> **GIVEN RECORDS**:
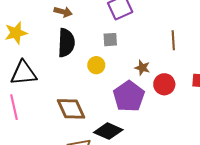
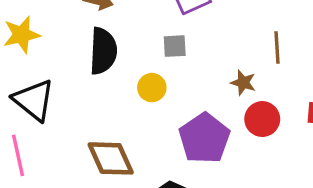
brown star: (142, 68) -> (243, 83), moved
black triangle: (24, 73) -> (34, 100), turned 44

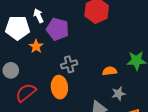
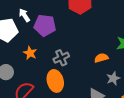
orange star: (36, 46) -> (30, 53), moved

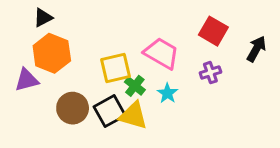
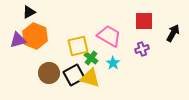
red square: (213, 31) -> (144, 21), turned -30
purple triangle: (27, 80) -> (18, 40), moved

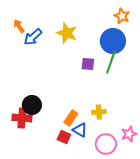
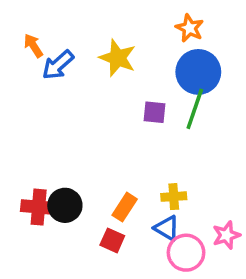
orange star: (122, 16) -> (190, 28), moved
black circle: (32, 105) -> (65, 205), moved
blue triangle: (80, 130) -> (167, 228), moved

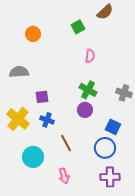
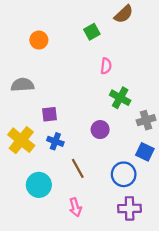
green cross: (88, 90) -> (120, 98), moved
gray cross: (124, 93) -> (146, 120), moved, turned -35
blue square: (113, 127) -> (145, 152), moved

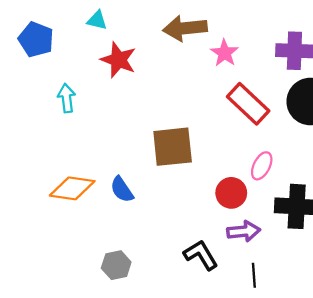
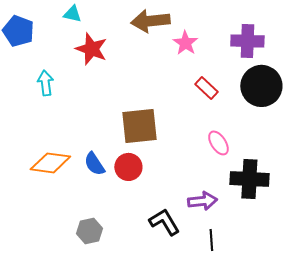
red rectangle: (248, 104) -> (206, 88), size x0.6
pink ellipse: (262, 166) -> (218, 143), turned -60
red circle: (231, 193) -> (128, 167), moved

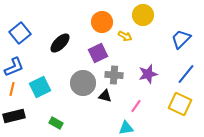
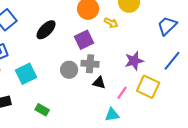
gray cross: (114, 75) -> (90, 64), moved
gray circle: (83, 83) -> (69, 70), size x0.7
black triangle: (105, 96) -> (99, 83), moved
yellow square: (180, 104) -> (148, 87), moved

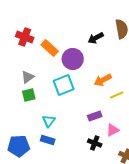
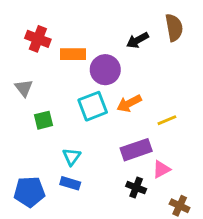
orange rectangle: (50, 48) -> (73, 54), turned -42
gray triangle: (28, 77) -> (24, 88), moved, turned -32
orange arrow: (103, 80) -> (129, 103), moved
purple rectangle: (95, 116) -> (136, 150), size x1.5

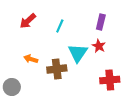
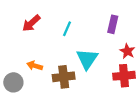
red star: (99, 46) -> (127, 51), moved
red cross: (110, 80) -> (124, 76), moved
gray circle: (12, 87) -> (13, 82), moved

> **AIM OF THE EXERCISE**:
Copy back exactly the lines above from the one containing "orange star: (122, 16) -> (190, 28), moved" through the one containing "blue square: (113, 127) -> (145, 152), moved", and leave every picture behind.

> **RESULT**:
orange star: (122, 16) -> (190, 28), moved
black circle: (32, 105) -> (65, 205), moved
blue triangle: (80, 130) -> (167, 228), moved

green cross: (88, 90) -> (120, 98), moved
gray cross: (124, 93) -> (146, 120), moved, turned -35
blue square: (113, 127) -> (145, 152), moved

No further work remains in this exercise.